*** Supplied material ***

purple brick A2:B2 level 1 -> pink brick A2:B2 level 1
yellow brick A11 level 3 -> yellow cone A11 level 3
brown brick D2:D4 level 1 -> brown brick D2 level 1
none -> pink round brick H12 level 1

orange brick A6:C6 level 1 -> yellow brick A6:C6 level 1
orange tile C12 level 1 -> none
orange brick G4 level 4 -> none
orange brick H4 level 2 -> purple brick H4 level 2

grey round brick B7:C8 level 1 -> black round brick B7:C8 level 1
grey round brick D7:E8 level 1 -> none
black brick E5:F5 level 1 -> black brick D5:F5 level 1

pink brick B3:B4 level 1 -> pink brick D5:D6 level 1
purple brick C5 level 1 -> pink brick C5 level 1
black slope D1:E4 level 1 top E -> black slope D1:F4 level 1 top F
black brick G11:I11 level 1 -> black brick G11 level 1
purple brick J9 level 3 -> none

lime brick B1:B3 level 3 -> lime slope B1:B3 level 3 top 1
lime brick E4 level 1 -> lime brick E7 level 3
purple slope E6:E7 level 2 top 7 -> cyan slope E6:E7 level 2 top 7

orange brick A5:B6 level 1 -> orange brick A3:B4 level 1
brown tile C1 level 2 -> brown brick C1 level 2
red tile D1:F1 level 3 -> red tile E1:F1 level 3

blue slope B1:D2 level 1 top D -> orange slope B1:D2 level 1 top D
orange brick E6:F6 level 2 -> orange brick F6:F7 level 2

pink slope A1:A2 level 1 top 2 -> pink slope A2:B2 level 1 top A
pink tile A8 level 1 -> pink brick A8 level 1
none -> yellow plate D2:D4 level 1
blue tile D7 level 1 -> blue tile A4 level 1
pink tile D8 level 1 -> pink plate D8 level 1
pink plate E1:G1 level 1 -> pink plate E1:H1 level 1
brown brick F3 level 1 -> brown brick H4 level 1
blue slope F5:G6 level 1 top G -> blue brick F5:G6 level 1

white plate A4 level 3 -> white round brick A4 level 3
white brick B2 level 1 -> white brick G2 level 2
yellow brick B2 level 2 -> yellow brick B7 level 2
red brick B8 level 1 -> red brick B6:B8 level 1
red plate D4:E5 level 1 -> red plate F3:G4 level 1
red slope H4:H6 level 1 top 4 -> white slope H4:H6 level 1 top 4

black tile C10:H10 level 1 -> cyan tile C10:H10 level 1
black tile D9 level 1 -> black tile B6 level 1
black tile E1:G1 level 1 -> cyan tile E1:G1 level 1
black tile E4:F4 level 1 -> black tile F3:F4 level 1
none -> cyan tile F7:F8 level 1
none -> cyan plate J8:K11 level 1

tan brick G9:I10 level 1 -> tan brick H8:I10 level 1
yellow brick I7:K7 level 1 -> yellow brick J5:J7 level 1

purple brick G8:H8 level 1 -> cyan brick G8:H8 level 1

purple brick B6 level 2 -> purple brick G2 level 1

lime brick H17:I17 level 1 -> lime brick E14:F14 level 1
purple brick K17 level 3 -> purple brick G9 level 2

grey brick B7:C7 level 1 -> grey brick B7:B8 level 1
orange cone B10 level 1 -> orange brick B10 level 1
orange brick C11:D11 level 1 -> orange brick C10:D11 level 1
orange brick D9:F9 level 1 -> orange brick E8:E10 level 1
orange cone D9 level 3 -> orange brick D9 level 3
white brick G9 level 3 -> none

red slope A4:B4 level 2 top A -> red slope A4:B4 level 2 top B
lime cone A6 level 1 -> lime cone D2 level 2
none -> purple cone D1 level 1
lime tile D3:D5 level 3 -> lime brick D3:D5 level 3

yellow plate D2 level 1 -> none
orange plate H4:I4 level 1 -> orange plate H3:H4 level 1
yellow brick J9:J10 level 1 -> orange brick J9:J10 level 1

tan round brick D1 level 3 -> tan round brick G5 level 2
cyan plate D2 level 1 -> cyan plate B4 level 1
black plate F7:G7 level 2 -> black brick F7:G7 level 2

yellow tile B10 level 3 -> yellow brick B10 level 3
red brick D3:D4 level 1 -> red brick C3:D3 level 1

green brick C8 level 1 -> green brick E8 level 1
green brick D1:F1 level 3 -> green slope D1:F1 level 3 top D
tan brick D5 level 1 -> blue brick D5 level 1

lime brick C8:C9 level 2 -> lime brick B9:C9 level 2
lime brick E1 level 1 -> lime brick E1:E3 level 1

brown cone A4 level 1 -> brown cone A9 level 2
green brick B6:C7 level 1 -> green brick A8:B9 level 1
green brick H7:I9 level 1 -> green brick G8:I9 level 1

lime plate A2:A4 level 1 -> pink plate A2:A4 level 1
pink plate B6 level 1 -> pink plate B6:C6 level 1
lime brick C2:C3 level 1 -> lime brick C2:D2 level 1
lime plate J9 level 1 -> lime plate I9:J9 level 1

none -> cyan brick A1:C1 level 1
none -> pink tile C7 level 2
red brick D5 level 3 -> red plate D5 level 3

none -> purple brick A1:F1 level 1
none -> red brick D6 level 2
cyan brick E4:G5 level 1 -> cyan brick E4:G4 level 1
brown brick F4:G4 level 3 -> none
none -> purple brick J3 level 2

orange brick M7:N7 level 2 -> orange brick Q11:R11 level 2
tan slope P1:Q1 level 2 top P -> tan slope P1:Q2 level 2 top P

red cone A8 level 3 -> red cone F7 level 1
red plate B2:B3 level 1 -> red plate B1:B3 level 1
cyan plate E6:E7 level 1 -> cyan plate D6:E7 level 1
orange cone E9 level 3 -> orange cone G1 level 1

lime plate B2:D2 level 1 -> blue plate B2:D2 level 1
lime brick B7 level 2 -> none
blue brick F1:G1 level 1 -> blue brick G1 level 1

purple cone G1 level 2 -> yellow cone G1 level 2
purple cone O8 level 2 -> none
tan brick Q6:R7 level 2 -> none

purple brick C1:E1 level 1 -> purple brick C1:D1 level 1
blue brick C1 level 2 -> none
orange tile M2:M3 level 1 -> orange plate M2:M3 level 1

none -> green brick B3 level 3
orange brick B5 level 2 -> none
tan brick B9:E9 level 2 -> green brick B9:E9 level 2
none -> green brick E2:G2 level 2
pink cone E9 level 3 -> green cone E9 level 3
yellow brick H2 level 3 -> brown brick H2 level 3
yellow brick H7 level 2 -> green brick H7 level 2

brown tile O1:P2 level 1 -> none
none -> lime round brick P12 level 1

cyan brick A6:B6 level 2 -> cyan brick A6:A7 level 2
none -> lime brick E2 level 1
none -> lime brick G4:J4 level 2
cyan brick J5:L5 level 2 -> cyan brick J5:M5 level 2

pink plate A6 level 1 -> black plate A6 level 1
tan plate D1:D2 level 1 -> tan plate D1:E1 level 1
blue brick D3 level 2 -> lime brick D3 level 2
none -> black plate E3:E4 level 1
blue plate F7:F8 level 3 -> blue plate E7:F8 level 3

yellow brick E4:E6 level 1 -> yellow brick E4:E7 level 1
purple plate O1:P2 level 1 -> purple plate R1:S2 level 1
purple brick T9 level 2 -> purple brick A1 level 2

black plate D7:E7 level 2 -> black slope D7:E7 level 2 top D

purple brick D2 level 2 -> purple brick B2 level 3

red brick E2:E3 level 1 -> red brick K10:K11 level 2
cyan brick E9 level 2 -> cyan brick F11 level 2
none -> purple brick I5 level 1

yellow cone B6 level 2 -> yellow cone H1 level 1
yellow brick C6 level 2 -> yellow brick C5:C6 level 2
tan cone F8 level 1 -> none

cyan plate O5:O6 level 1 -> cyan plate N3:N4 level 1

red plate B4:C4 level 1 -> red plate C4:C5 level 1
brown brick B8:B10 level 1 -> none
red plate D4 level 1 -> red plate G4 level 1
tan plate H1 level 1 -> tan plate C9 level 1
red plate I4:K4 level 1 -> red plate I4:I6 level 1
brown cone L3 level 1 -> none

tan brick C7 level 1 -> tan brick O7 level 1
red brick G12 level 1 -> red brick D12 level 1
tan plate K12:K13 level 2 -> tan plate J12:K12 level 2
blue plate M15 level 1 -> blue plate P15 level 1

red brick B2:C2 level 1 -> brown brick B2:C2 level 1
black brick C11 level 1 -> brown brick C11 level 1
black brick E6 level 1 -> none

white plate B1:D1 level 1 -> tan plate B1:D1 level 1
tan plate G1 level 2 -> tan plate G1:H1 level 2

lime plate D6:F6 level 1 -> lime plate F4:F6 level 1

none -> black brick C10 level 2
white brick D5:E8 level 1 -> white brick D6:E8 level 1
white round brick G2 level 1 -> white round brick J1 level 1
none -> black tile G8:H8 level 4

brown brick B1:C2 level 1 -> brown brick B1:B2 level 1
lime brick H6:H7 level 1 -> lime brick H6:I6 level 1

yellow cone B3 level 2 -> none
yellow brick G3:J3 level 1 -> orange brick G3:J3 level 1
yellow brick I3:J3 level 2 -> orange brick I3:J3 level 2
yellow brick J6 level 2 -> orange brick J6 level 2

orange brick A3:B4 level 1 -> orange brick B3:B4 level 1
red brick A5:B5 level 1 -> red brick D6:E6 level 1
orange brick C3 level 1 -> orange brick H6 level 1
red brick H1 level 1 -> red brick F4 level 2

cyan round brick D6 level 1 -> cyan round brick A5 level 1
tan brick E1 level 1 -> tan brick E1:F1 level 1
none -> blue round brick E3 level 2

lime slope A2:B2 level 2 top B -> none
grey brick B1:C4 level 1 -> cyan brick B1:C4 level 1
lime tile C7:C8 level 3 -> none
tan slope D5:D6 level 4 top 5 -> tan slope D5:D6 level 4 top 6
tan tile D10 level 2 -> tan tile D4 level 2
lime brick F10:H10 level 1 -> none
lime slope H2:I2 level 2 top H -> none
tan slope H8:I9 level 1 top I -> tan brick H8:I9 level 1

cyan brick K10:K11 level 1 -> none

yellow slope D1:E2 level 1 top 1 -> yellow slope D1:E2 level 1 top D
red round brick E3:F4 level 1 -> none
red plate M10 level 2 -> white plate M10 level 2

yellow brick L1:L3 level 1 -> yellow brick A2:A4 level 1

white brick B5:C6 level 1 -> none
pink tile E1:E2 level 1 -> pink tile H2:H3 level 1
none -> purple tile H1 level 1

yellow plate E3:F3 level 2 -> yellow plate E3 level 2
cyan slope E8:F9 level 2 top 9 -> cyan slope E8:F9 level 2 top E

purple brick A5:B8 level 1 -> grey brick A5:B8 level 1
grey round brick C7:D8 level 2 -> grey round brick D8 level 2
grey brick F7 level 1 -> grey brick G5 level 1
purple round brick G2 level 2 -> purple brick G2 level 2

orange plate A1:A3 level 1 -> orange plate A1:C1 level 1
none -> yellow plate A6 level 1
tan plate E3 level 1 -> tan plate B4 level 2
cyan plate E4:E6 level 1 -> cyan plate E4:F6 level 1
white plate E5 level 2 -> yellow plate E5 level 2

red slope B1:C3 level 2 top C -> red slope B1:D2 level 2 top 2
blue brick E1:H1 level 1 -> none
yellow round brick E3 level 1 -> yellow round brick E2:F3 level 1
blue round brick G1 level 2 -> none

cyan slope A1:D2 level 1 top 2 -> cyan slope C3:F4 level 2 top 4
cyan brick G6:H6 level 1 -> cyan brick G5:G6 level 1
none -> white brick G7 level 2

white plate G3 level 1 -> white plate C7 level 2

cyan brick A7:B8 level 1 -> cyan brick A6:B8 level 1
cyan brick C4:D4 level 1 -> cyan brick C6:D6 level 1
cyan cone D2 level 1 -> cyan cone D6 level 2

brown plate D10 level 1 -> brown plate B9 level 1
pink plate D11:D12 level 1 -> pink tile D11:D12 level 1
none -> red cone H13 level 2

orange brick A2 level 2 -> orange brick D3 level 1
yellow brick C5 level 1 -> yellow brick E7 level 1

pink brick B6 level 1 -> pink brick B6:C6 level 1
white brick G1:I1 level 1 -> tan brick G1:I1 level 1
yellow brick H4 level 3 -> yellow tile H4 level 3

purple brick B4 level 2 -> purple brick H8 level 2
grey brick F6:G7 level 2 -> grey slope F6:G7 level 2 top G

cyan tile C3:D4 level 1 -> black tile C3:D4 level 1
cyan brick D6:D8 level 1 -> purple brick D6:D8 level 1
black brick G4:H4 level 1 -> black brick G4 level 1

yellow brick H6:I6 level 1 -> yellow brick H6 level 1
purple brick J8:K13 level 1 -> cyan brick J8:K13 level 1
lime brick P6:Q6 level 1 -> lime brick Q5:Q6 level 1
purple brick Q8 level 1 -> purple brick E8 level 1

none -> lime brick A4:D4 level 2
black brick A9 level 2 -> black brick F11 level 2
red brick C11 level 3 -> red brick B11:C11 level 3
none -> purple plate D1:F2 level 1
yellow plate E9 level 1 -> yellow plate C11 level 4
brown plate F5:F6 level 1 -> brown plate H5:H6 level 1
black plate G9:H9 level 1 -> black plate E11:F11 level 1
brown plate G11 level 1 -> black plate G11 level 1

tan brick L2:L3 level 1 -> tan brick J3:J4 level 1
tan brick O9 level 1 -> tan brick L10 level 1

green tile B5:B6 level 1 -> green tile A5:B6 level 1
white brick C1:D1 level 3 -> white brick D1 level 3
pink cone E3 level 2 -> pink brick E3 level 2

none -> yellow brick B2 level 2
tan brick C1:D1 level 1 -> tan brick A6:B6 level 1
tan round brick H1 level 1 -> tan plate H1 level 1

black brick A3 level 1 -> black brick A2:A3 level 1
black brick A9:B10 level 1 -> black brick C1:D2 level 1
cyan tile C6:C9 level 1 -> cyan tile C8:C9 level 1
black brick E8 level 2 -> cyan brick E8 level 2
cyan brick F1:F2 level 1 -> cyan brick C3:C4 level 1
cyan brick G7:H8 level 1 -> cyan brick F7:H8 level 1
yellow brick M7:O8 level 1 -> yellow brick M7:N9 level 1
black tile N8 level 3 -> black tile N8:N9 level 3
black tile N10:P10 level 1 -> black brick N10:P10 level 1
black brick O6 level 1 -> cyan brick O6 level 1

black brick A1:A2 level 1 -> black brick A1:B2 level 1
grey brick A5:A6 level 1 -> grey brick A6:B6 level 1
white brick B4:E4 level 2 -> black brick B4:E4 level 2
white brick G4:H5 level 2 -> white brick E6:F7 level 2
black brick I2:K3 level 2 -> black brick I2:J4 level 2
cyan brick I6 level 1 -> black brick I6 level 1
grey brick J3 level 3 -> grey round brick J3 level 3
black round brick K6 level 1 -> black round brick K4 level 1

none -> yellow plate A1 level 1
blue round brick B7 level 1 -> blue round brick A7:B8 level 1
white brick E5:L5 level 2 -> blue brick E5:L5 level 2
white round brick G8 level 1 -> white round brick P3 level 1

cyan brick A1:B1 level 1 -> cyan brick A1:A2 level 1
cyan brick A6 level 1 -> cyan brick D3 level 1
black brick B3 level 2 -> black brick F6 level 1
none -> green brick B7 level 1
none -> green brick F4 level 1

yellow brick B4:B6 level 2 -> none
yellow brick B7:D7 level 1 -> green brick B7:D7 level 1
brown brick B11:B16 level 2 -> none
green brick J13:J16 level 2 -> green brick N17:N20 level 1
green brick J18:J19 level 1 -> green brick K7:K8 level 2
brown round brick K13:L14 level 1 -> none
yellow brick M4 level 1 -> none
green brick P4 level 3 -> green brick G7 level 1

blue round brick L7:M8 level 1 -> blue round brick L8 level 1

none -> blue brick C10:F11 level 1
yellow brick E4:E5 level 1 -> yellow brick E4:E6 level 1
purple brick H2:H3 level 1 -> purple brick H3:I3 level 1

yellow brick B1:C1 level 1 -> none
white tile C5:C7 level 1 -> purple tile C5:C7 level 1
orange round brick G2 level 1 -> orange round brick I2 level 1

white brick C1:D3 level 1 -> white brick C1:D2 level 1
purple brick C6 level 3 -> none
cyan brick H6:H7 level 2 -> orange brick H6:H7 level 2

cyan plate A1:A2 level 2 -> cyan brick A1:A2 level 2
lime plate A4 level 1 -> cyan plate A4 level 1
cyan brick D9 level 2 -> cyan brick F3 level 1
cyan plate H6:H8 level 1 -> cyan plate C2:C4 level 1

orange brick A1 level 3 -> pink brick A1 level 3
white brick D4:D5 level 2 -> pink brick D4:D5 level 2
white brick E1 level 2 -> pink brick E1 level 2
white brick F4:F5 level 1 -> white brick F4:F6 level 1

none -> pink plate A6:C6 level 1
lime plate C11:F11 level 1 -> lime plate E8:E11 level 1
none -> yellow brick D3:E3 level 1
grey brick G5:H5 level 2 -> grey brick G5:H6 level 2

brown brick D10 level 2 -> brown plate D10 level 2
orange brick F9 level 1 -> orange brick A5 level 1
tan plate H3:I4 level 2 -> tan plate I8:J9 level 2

*** End of Supplied material ***

== Exercise directions ==
Your task for the entries above: copy exactly the span starting with the line with "red plate I4:K4" and going on through the line with "brown brick B1:C2", both lines included, and nothing else.

== Task response ==
red plate I4:K4 level 1 -> red plate I4:I6 level 1
brown cone L3 level 1 -> none

tan brick C7 level 1 -> tan brick O7 level 1
red brick G12 level 1 -> red brick D12 level 1
tan plate K12:K13 level 2 -> tan plate J12:K12 level 2
blue plate M15 level 1 -> blue plate P15 level 1

red brick B2:C2 level 1 -> brown brick B2:C2 level 1
black brick C11 level 1 -> brown brick C11 level 1
black brick E6 level 1 -> none

white plate B1:D1 level 1 -> tan plate B1:D1 level 1
tan plate G1 level 2 -> tan plate G1:H1 level 2

lime plate D6:F6 level 1 -> lime plate F4:F6 level 1

none -> black brick C10 level 2
white brick D5:E8 level 1 -> white brick D6:E8 level 1
white round brick G2 level 1 -> white round brick J1 level 1
none -> black tile G8:H8 level 4

brown brick B1:C2 level 1 -> brown brick B1:B2 level 1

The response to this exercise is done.